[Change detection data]
________________
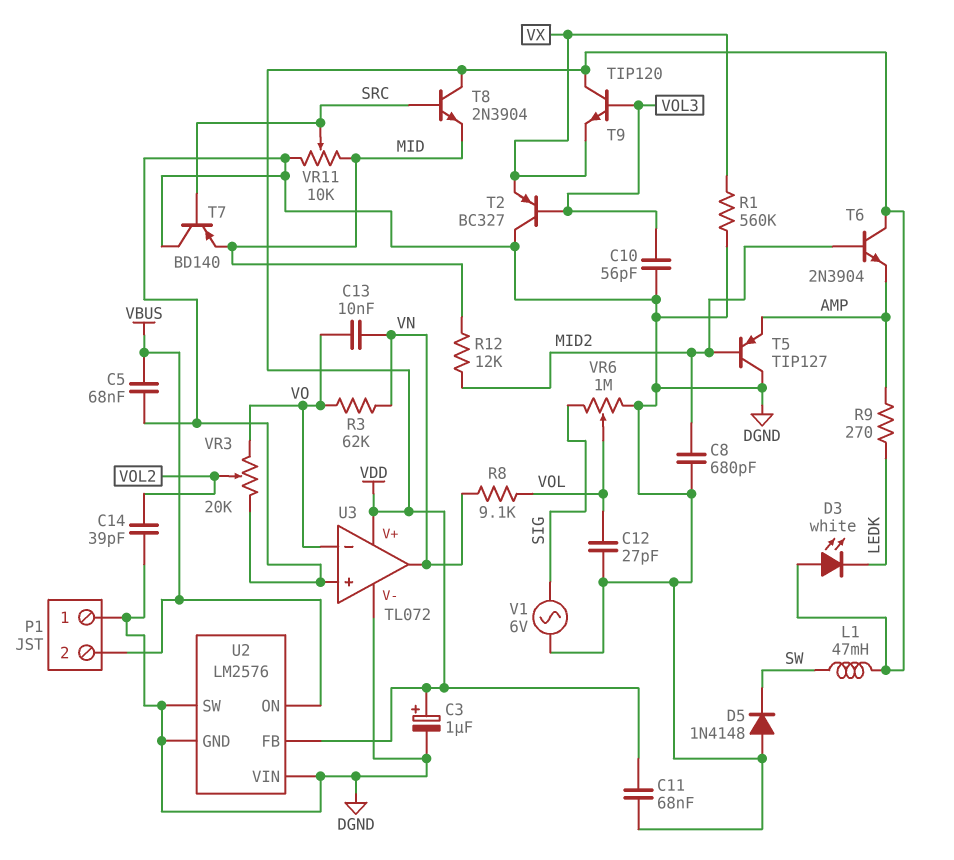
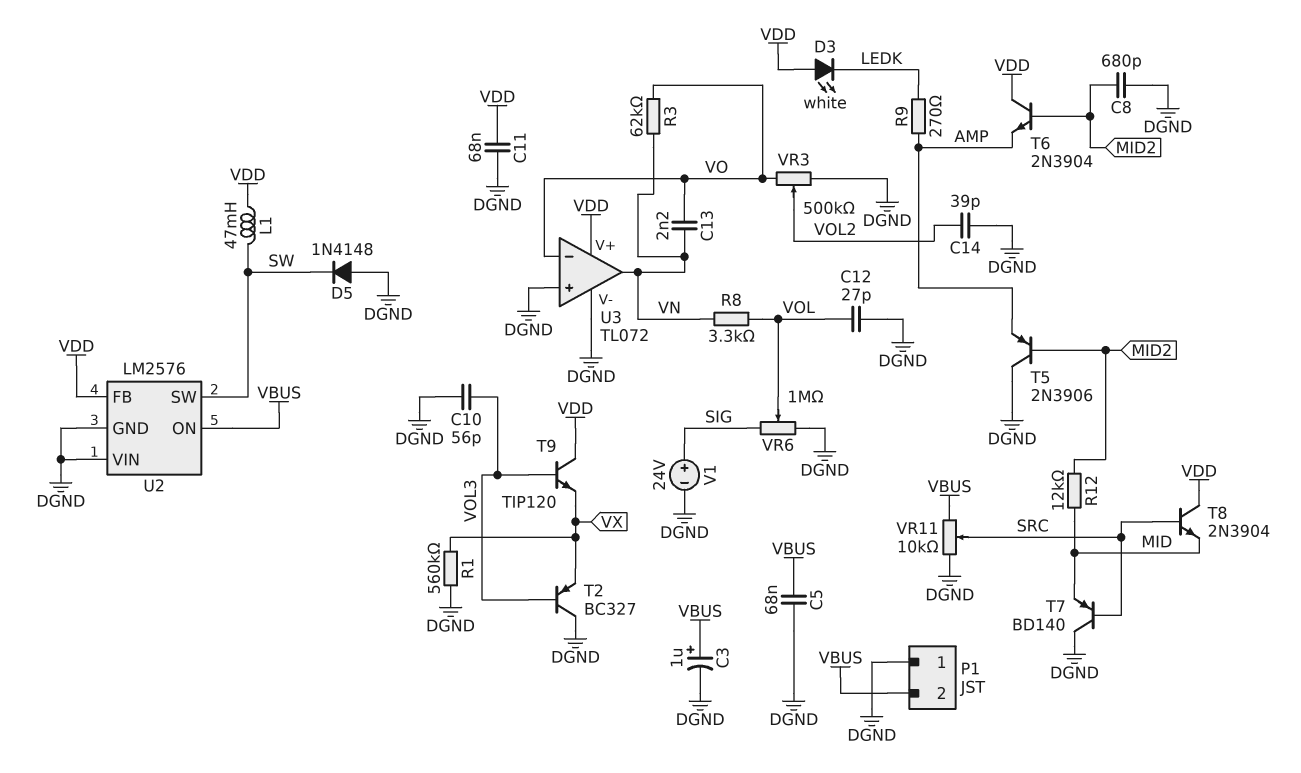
C3: 1uF (plus VDD, minus DGND) -> 1uF (plus VBUS, minus DGND)
C13: 10nF (VN, VO) -> 2.2nF (VN, VO)
R8: 9.1k (VN, VOL) -> 3.3k (VN, VOL)
T5: PNP TIP127 (B MID2, C DGND, E AMP) -> PNP 2N3906 (B MID2, C DGND, E AMP)
U2 pin SW: DGND -> SW
V1: AC 6V (DGND, SIG) -> 24V (plus SIG, minus DGND)
VR3: 20k (DGND, VO, wiper VOL2) -> 500k (DGND, VO, wiper VOL2)
VR11: 10k (DGND, MID, wiper SRC) -> 10k (DGND, VBUS, wiper SRC)

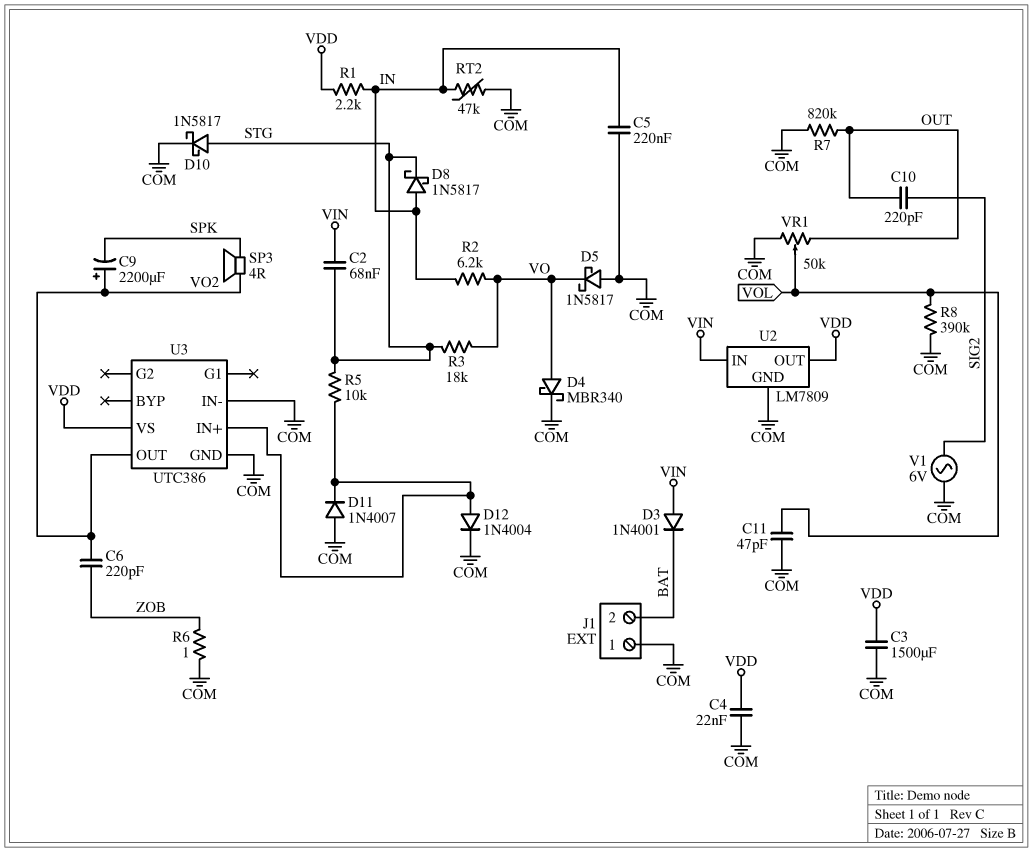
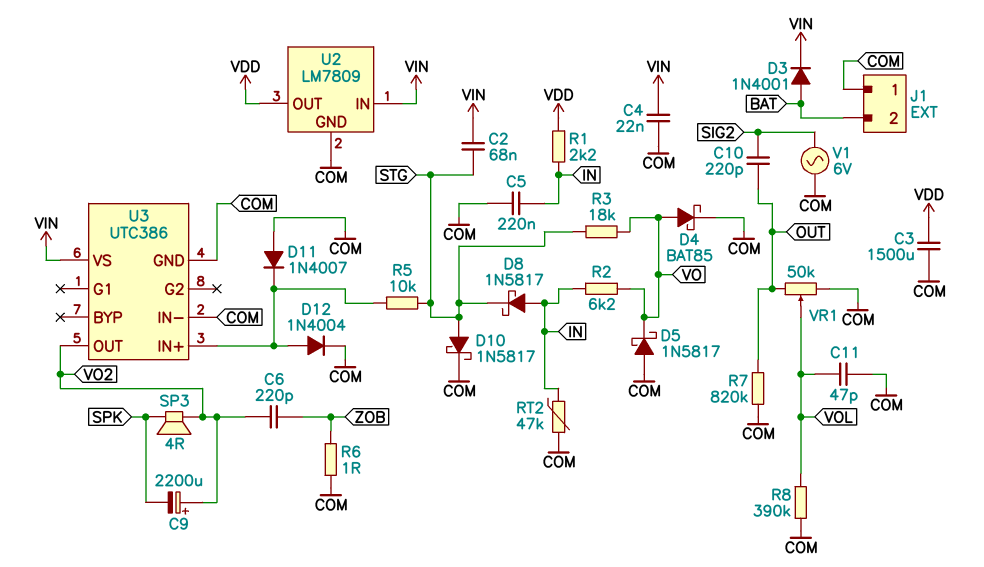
C4: 22nF (COM, VDD) -> 22nF (COM, VIN)
D3: diode 1N4001 (A VIN, K BAT) -> diode 1N4001 (A BAT, K VIN)
D4: schottky MBR340 (A VO, K COM) -> schottky BAT85 (A VO, K COM)
U3 pin VS: VDD -> VIN

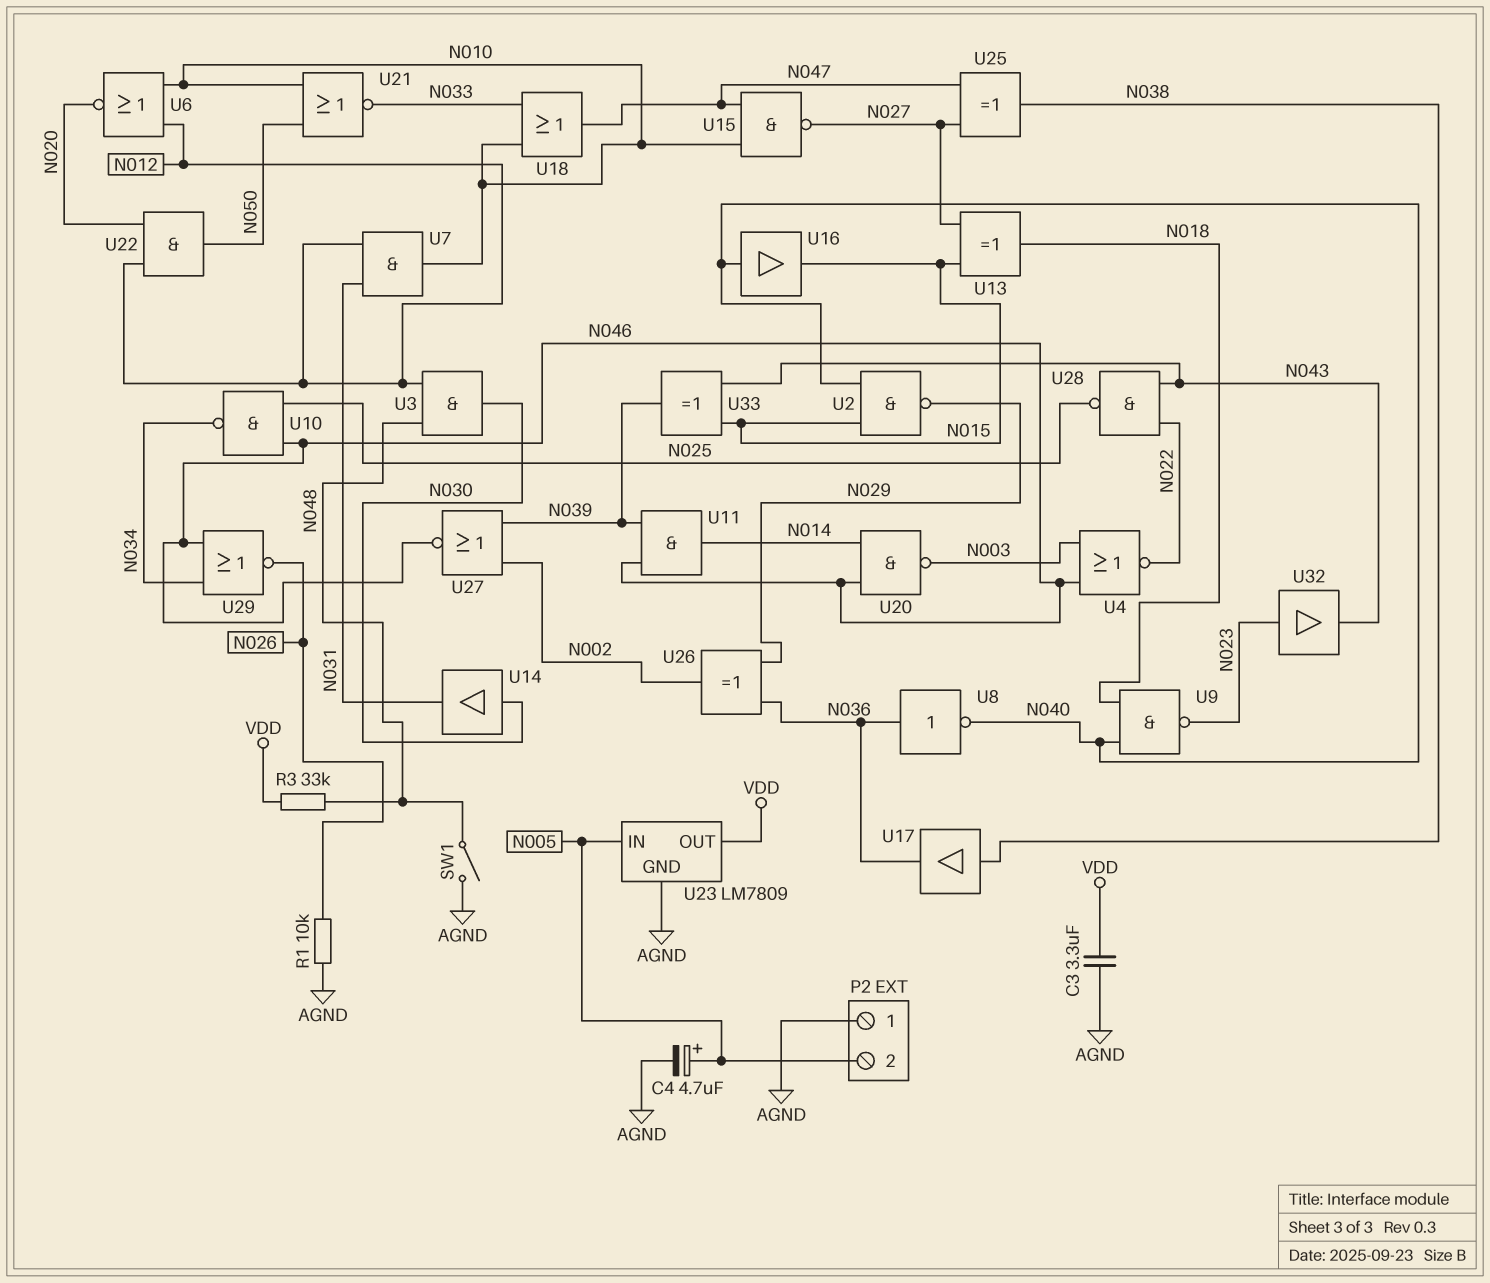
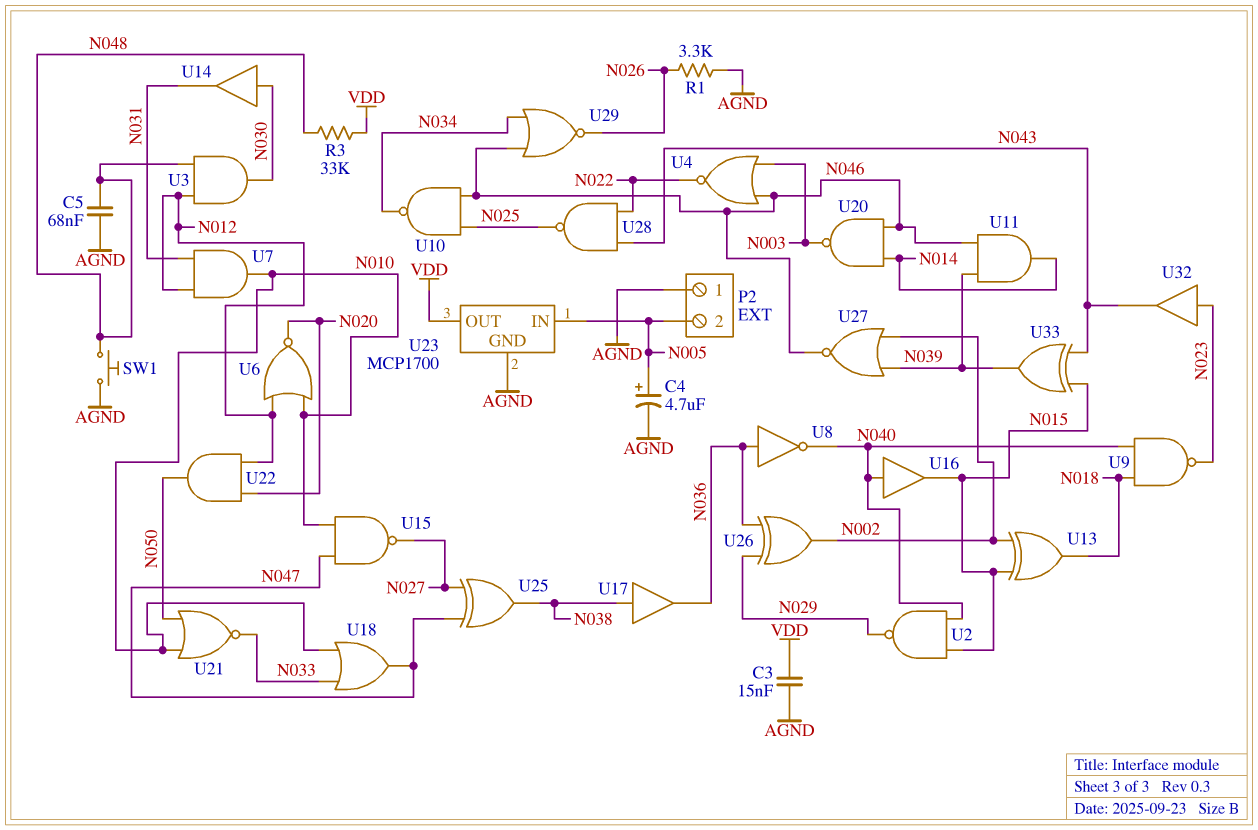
C3: 3.3uF (AGND, VDD) -> 15nF (AGND, VDD)
C5: none -> 68nF (AGND, N048)
R1: 10k (AGND, N026) -> 3.3k (AGND, N026)
SW1: switch (AGND, N048) -> button (AGND, N048)
U13: XOR (in N015, in N027, out N018) -> XOR (in N002, in N015, out N018)
U23: LM7809 -> MCP1700

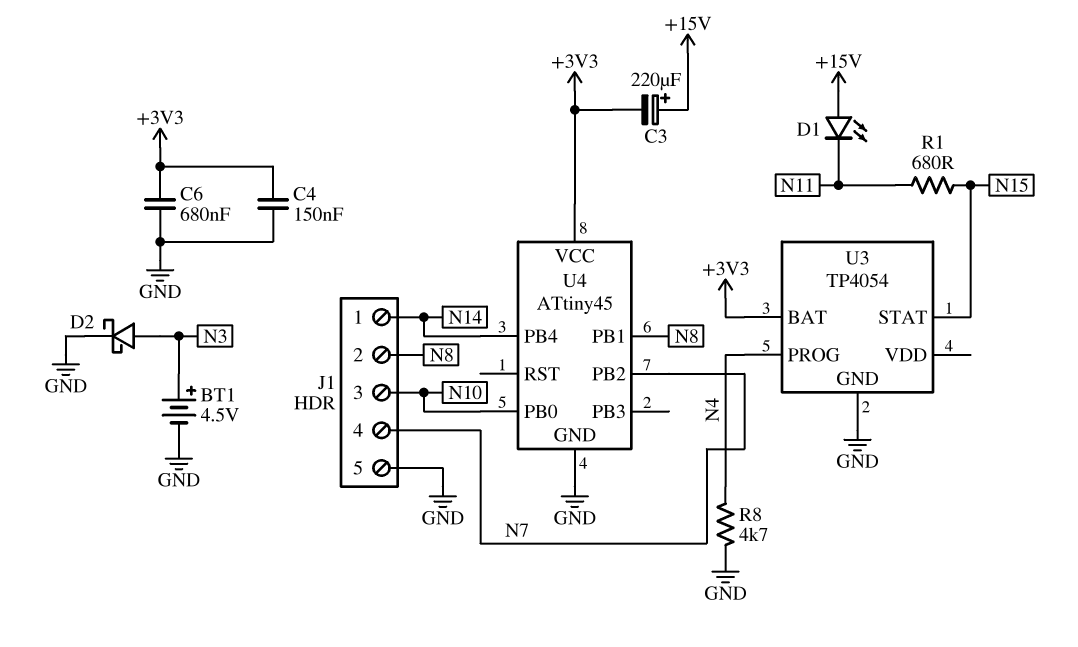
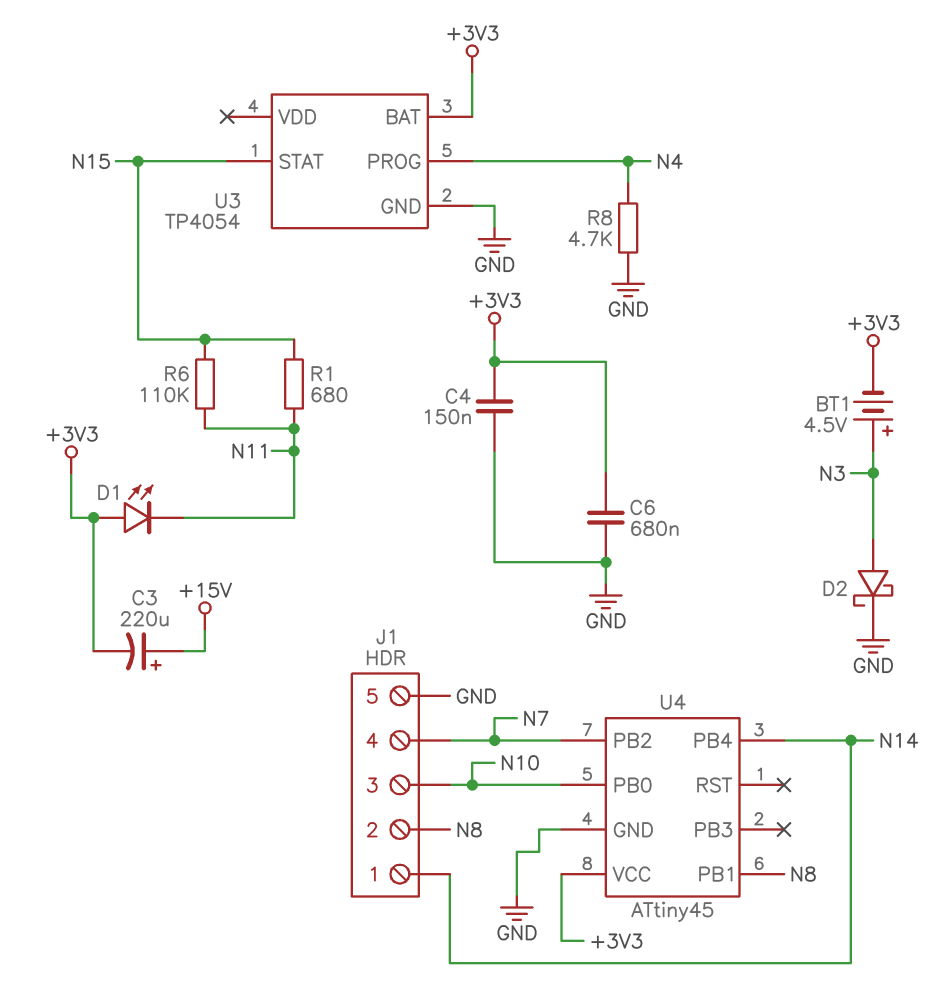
BT1: 4.5V (plus N3, minus GND) -> 4.5V (plus N3, minus +3V3)
D1: LED (A +15V, K N11) -> LED (A +3V3, K N11)
R6: none -> 110k (N11, N15)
________________
REQUIRED WORK
Repeat the records verbatim, excluding pictures.

TASK SOLUTION
C3: 1uF (plus VDD, minus DGND) -> 1uF (plus VBUS, minus DGND)
C13: 10nF (VN, VO) -> 2.2nF (VN, VO)
R8: 9.1k (VN, VOL) -> 3.3k (VN, VOL)
T5: PNP TIP127 (B MID2, C DGND, E AMP) -> PNP 2N3906 (B MID2, C DGND, E AMP)
U2 pin SW: DGND -> SW
V1: AC 6V (DGND, SIG) -> 24V (plus SIG, minus DGND)
VR3: 20k (DGND, VO, wiper VOL2) -> 500k (DGND, VO, wiper VOL2)
VR11: 10k (DGND, MID, wiper SRC) -> 10k (DGND, VBUS, wiper SRC)

C4: 22nF (COM, VDD) -> 22nF (COM, VIN)
D3: diode 1N4001 (A VIN, K BAT) -> diode 1N4001 (A BAT, K VIN)
D4: schottky MBR340 (A VO, K COM) -> schottky BAT85 (A VO, K COM)
U3 pin VS: VDD -> VIN

C3: 3.3uF (AGND, VDD) -> 15nF (AGND, VDD)
C5: none -> 68nF (AGND, N048)
R1: 10k (AGND, N026) -> 3.3k (AGND, N026)
SW1: switch (AGND, N048) -> button (AGND, N048)
U13: XOR (in N015, in N027, out N018) -> XOR (in N002, in N015, out N018)
U23: LM7809 -> MCP1700

BT1: 4.5V (plus N3, minus GND) -> 4.5V (plus N3, minus +3V3)
D1: LED (A +15V, K N11) -> LED (A +3V3, K N11)
R6: none -> 110k (N11, N15)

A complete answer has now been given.